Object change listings
════════════════════

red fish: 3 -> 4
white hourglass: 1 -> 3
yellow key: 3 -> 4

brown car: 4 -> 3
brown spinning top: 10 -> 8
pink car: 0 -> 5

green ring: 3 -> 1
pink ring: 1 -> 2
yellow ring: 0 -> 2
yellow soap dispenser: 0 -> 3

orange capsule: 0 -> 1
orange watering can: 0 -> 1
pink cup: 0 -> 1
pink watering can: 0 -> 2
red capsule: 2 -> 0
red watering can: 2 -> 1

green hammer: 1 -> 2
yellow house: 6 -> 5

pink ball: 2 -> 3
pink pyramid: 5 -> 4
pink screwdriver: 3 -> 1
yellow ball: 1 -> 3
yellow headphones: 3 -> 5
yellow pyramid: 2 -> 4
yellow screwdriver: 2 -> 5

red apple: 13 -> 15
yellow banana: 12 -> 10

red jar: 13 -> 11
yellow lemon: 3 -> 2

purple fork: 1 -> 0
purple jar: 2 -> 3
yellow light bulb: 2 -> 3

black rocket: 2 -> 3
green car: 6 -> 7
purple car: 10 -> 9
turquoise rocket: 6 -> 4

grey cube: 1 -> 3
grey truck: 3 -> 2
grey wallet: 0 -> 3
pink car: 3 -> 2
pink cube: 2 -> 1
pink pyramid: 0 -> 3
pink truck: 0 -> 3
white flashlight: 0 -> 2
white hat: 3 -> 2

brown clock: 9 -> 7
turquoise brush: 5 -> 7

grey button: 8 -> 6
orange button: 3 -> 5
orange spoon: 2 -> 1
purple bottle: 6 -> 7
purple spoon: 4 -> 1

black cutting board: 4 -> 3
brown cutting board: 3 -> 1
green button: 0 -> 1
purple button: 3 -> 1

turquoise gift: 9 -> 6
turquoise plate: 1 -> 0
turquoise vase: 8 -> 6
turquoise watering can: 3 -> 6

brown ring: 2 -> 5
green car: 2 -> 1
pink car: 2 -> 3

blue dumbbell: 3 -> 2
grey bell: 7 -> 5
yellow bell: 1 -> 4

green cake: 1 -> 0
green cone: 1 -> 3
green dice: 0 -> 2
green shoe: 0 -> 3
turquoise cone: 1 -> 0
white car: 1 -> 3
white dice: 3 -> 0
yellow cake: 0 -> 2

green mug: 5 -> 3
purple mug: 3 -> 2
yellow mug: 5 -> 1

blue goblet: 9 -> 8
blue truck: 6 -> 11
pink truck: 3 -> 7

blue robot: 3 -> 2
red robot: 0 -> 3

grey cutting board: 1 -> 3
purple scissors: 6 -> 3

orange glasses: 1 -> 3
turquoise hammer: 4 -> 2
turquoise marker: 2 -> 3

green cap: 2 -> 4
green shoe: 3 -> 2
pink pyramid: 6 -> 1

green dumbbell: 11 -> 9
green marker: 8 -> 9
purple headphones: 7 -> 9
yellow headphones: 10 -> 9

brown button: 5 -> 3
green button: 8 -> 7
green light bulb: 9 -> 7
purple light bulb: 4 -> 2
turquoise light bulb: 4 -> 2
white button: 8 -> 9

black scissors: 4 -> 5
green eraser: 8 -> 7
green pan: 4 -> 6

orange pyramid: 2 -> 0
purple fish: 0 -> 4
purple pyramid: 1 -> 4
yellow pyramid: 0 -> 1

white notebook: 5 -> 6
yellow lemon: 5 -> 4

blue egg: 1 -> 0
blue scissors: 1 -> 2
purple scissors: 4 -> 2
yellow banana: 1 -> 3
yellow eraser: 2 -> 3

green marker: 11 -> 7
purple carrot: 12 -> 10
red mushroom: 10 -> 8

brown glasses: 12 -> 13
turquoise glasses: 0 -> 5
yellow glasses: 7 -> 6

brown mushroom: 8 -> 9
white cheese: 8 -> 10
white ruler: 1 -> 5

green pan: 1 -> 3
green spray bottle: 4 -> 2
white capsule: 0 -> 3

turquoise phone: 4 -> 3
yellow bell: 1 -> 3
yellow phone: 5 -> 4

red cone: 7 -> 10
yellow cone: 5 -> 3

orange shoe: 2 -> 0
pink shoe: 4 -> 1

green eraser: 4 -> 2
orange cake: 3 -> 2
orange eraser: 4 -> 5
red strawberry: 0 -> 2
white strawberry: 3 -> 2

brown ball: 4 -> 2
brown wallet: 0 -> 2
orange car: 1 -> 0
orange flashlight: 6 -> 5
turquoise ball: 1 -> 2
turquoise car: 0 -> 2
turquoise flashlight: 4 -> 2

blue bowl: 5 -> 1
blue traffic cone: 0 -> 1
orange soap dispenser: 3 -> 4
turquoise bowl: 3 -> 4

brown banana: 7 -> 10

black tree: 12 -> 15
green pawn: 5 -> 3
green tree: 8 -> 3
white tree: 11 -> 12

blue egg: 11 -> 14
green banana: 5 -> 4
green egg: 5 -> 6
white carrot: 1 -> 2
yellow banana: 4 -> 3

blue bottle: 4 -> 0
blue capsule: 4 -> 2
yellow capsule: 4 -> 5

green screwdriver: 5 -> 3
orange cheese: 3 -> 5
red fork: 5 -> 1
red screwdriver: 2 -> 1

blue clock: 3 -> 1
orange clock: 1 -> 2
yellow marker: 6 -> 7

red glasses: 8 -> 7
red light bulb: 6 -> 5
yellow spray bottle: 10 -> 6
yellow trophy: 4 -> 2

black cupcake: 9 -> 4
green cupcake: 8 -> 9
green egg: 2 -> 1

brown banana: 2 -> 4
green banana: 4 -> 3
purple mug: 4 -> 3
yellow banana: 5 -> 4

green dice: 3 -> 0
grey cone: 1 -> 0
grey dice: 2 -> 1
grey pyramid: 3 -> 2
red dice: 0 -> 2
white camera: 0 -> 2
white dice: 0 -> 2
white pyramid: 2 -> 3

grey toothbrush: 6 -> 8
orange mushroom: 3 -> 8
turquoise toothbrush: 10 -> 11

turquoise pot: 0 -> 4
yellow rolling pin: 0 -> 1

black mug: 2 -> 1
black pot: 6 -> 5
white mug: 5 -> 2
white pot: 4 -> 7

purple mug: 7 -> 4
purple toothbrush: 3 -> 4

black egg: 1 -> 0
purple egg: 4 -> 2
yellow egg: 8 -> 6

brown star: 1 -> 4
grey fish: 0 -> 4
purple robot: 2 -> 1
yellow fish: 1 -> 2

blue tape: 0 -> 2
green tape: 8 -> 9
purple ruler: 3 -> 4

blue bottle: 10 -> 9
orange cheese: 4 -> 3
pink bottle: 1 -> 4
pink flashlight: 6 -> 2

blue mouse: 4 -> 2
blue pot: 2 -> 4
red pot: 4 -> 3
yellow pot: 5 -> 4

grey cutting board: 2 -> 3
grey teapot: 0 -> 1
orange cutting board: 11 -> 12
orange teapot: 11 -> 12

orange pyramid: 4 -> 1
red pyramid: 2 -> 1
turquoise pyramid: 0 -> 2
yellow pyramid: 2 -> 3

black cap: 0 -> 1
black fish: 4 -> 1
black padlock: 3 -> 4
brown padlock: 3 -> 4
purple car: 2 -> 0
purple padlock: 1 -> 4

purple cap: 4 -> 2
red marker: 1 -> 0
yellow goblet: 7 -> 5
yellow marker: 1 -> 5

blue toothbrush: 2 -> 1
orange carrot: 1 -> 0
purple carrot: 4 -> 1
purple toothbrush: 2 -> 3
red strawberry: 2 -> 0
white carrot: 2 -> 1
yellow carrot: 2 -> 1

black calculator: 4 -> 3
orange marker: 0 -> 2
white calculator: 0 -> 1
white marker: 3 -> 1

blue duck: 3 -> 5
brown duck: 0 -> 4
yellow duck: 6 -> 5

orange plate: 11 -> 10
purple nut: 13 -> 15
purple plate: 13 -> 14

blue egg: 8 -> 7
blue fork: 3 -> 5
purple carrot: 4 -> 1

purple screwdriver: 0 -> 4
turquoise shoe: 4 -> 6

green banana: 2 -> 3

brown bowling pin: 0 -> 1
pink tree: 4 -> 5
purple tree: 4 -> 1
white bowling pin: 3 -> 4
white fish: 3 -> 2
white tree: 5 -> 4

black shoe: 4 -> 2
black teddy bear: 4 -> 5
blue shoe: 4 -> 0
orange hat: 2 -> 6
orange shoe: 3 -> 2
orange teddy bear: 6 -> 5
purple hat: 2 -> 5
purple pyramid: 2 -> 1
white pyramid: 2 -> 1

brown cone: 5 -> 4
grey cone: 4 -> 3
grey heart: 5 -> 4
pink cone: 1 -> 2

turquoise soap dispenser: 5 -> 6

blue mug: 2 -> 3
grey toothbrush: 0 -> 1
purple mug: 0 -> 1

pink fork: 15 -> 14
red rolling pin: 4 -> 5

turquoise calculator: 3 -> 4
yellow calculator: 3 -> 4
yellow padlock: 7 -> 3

════════════════════

▶ **Exercise brief**
If a line in the entries above contains the word "fish", copy it.

▶ **Solution to this exercise**
red fish: 3 -> 4
purple fish: 0 -> 4
grey fish: 0 -> 4
yellow fish: 1 -> 2
black fish: 4 -> 1
white fish: 3 -> 2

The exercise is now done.